**Work request**: Can you pull out each line of the data below that includes the word "orange"?

**Exercise data**:
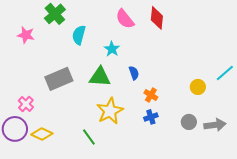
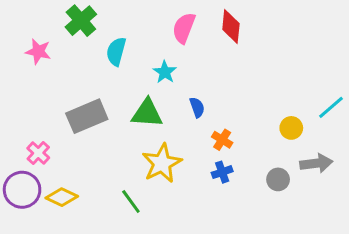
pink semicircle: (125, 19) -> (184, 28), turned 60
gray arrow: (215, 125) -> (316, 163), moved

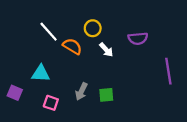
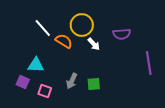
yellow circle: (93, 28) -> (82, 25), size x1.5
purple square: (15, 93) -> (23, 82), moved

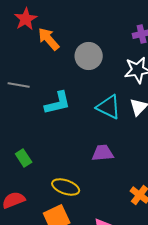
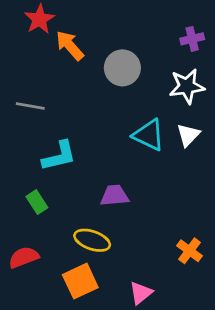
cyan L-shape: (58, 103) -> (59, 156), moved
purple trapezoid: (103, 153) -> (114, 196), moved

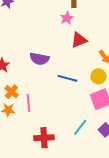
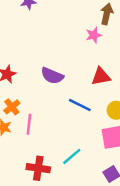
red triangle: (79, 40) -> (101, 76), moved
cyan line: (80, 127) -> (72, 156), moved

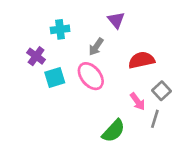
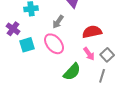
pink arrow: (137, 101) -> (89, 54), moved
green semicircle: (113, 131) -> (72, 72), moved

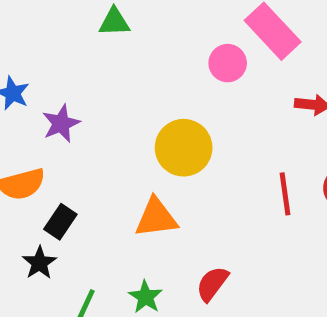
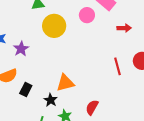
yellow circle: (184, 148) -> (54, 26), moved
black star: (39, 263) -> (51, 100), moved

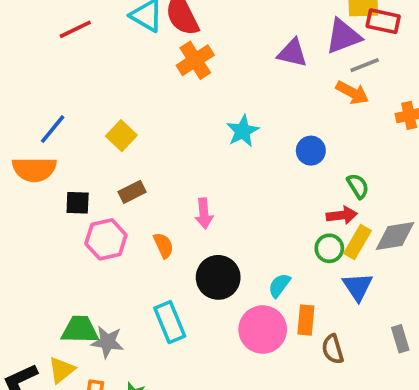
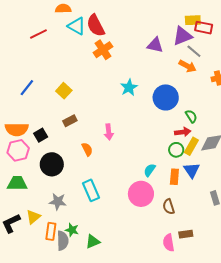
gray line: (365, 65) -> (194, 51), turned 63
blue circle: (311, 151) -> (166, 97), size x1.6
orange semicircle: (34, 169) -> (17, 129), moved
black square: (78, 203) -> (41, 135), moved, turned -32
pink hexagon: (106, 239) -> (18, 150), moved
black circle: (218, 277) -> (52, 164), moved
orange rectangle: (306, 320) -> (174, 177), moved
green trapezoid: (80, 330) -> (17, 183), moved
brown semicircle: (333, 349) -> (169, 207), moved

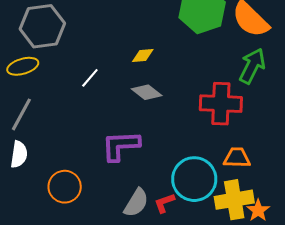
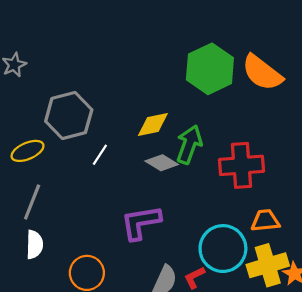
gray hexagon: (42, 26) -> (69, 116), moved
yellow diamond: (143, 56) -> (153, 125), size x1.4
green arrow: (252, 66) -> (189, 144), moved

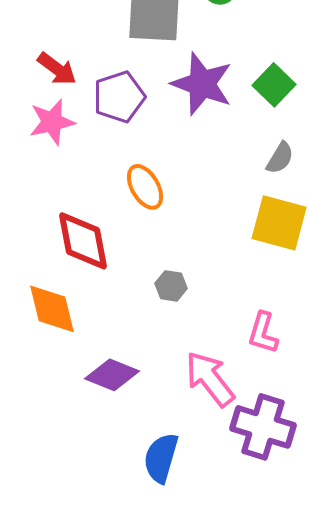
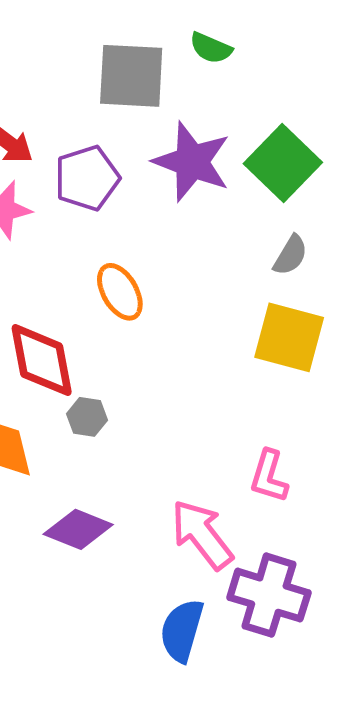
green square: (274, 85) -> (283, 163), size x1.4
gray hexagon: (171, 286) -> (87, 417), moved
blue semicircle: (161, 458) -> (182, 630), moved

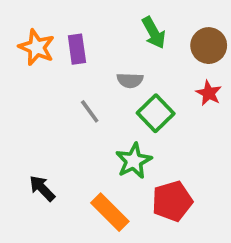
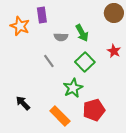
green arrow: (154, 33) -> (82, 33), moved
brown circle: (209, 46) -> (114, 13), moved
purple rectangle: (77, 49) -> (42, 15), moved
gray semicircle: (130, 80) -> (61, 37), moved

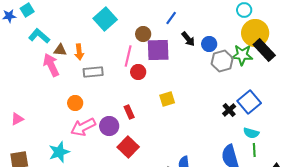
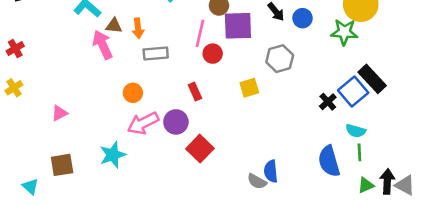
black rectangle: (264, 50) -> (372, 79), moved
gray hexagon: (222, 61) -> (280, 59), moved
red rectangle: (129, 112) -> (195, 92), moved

**Your solution**:
orange semicircle: (34, 169) -> (17, 129), moved
orange rectangle: (306, 320) -> (174, 177), moved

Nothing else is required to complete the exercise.